►

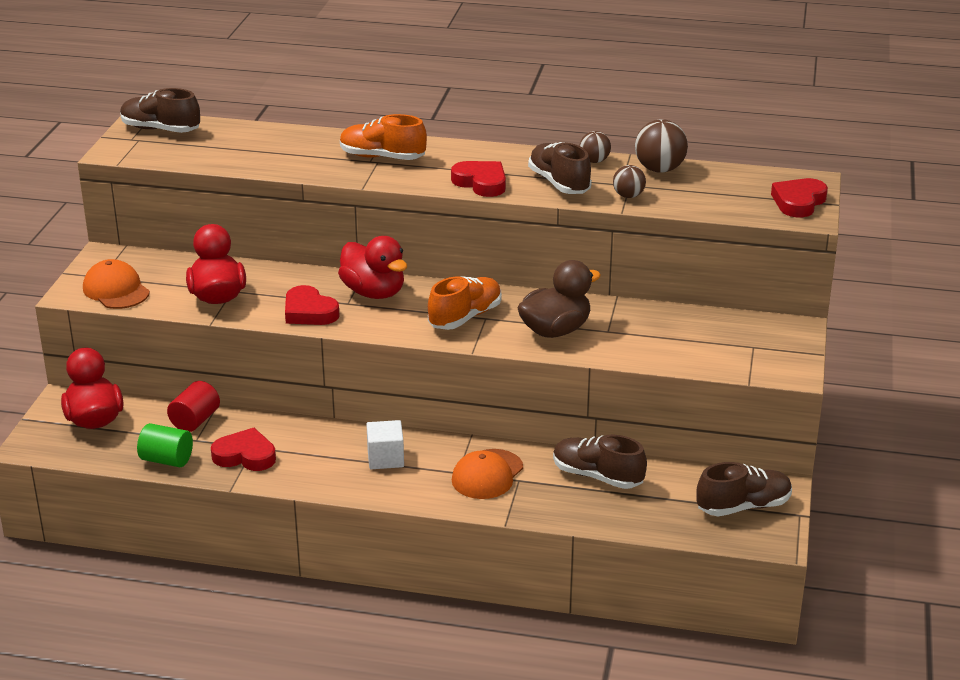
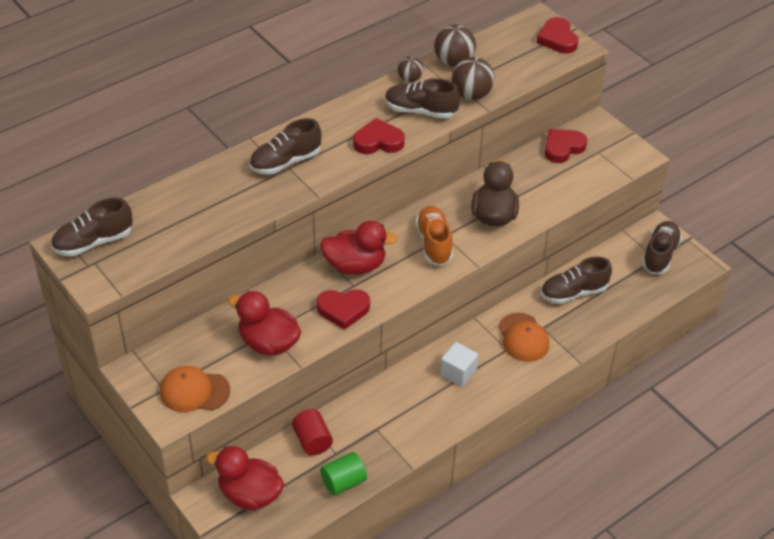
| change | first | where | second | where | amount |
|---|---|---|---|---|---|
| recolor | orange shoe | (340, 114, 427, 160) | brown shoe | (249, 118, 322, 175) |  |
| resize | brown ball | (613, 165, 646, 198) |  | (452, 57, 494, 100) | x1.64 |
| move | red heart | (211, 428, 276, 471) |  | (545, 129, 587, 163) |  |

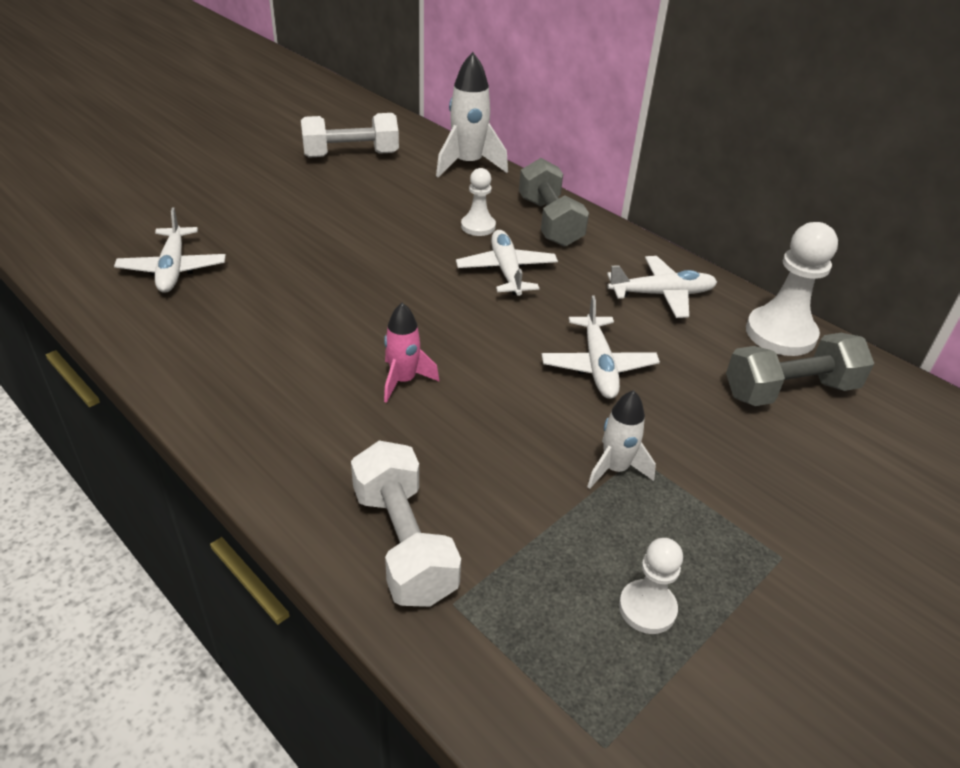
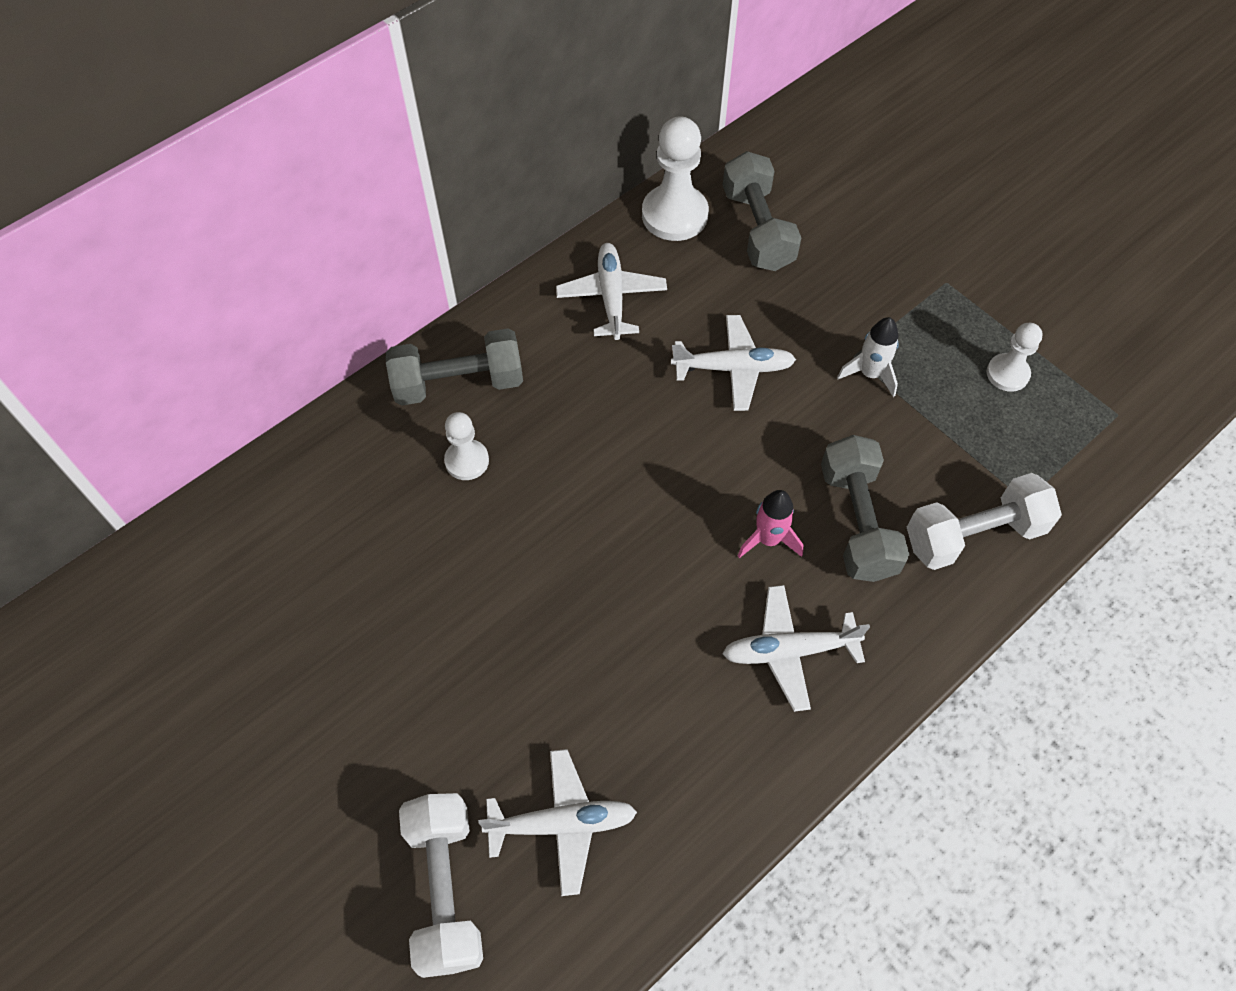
| change | first | where | second | where | amount |
|---|---|---|---|---|---|
| delete | white rocket | (436, 52, 508, 178) |  |  |  |
| move | white dumbbell | (301, 113, 399, 158) |  | (399, 793, 483, 978) |  |
| move | white plane | (456, 230, 558, 296) |  | (722, 585, 870, 712) |  |
| insert |  |  | grey dumbbell | (821, 435, 909, 582) |  |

◄

DIRECTIONS FOR THIS TASK: Through the line containing "100) | x1.64 |" and no further, restate the data above word for word from its first line, leaving out pictures.

ANSWER:
| change | first | where | second | where | amount |
|---|---|---|---|---|---|
| recolor | orange shoe | (340, 114, 427, 160) | brown shoe | (249, 118, 322, 175) |  |
| resize | brown ball | (613, 165, 646, 198) |  | (452, 57, 494, 100) | x1.64 |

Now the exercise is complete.